Recorded data →

....

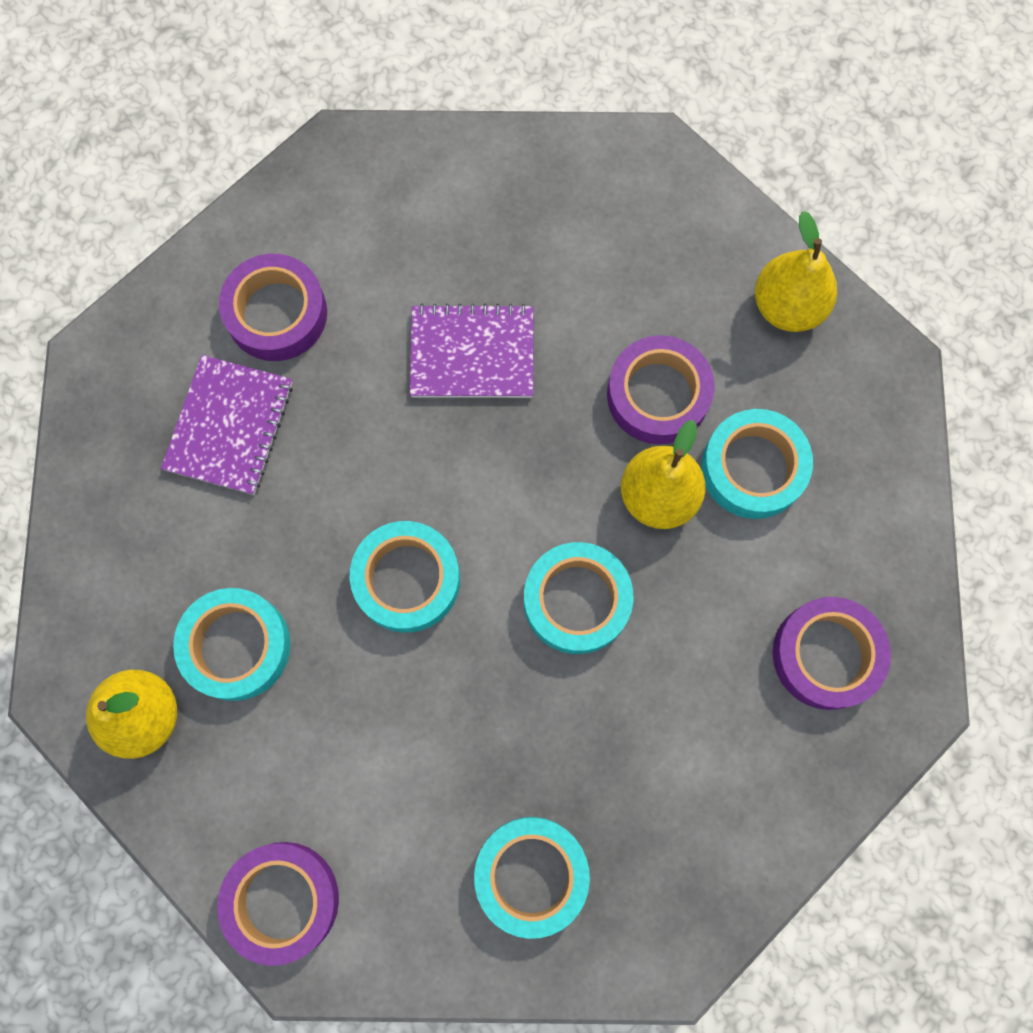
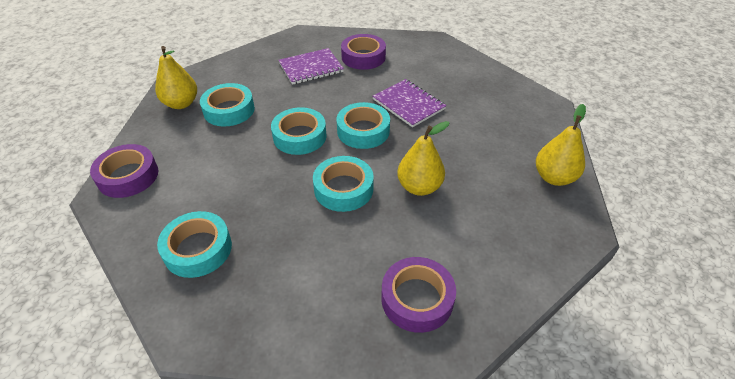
camera: 50 degrees right, 30 degrees down
(658, 395) = (461, 161): purple tape -> none
(753, 468) = (471, 210): turquoise tape -> turquoise tape (363, 131)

....

Exercise description → Out of the material above, gather each line where "tape" appears.

Task solution →
(658, 395) = (461, 161): purple tape -> none
(753, 468) = (471, 210): turquoise tape -> turquoise tape (363, 131)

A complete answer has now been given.